■ Your objective:
Every line below that holds the string "degrees" should be copied out.

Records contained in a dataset
═══
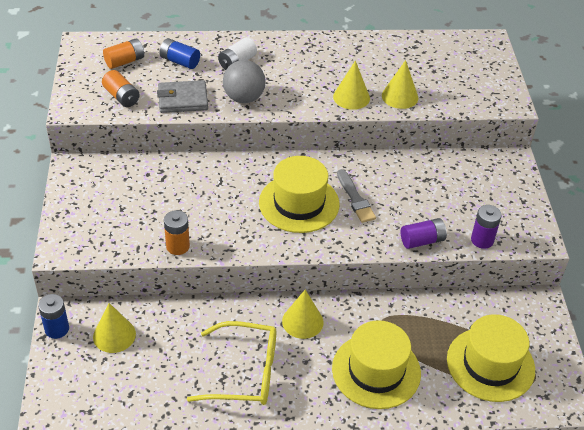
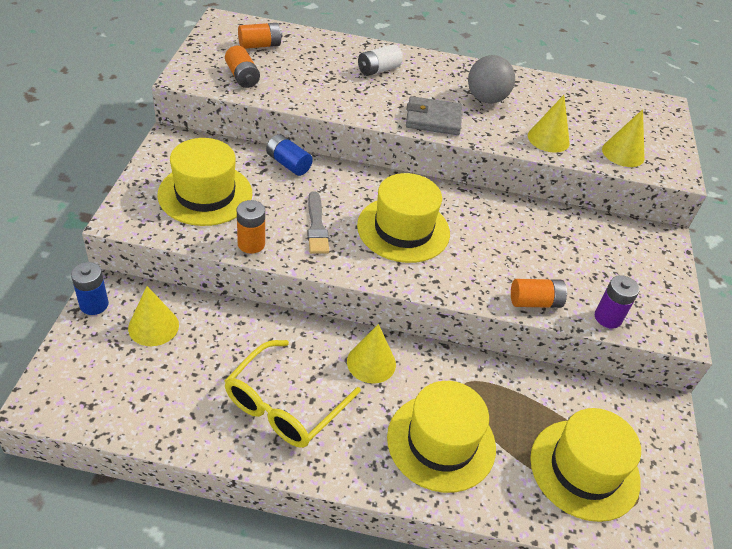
camera: 10 degrees right, 0 degrees up
grey wallet [157,80,208,113] -> grey wallet moved to [406,96,462,135]
blue battery [159,38,200,69] -> blue battery moved to [266,134,313,176]
yellow glasses [187,321,276,405] -> yellow glasses turned 105 degrees clockwise [224,340,361,448]
grey ball [223,60,266,103] -> grey ball moved to [468,55,515,103]
yellow cone [333,61,370,110] -> yellow cone moved to [602,109,645,167]
grey brush [337,169,376,223] -> grey brush moved to [307,191,329,254]
purple battery [401,218,447,249] -> orange battery [511,279,567,308]
none -> yellow hat [157,138,252,226]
═══
■ Result:
camera: 10 degrees right, 0 degrees up
yellow glasses [187,321,276,405] -> yellow glasses turned 105 degrees clockwise [224,340,361,448]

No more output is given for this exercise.